§ **INPUT RECORDS**
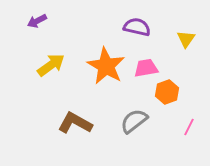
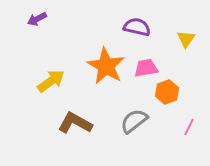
purple arrow: moved 2 px up
yellow arrow: moved 16 px down
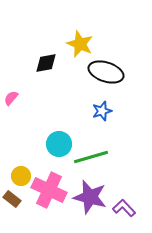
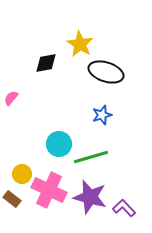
yellow star: rotated 8 degrees clockwise
blue star: moved 4 px down
yellow circle: moved 1 px right, 2 px up
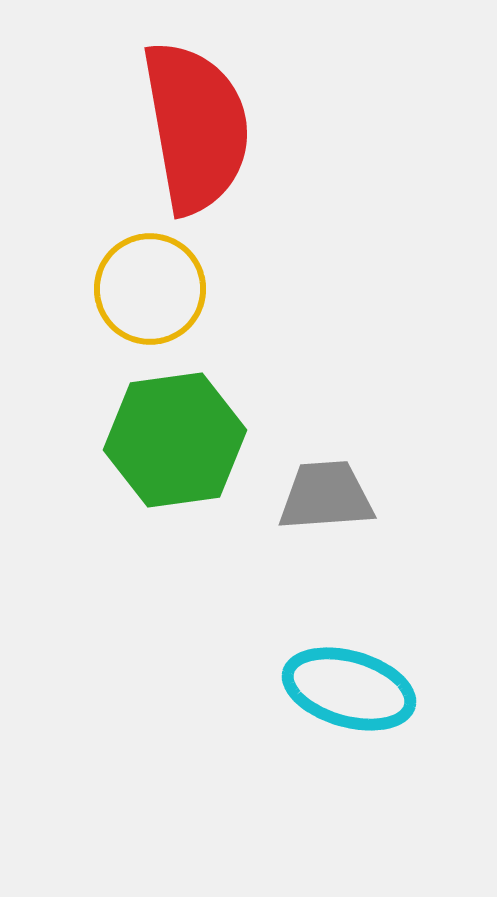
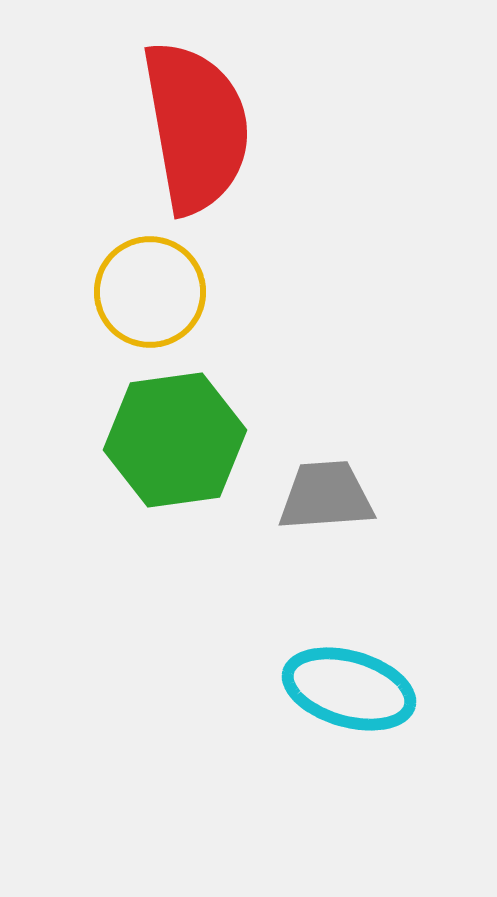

§ **DIRECTIONS**
Beginning with the line that contains "yellow star: rotated 8 degrees clockwise" and ending with the last line of the data, restate each line word for word. Exclude the pictures.

§ **WRITTEN ANSWER**
yellow star: rotated 8 degrees clockwise
blue star: moved 4 px down
yellow circle: moved 1 px right, 2 px up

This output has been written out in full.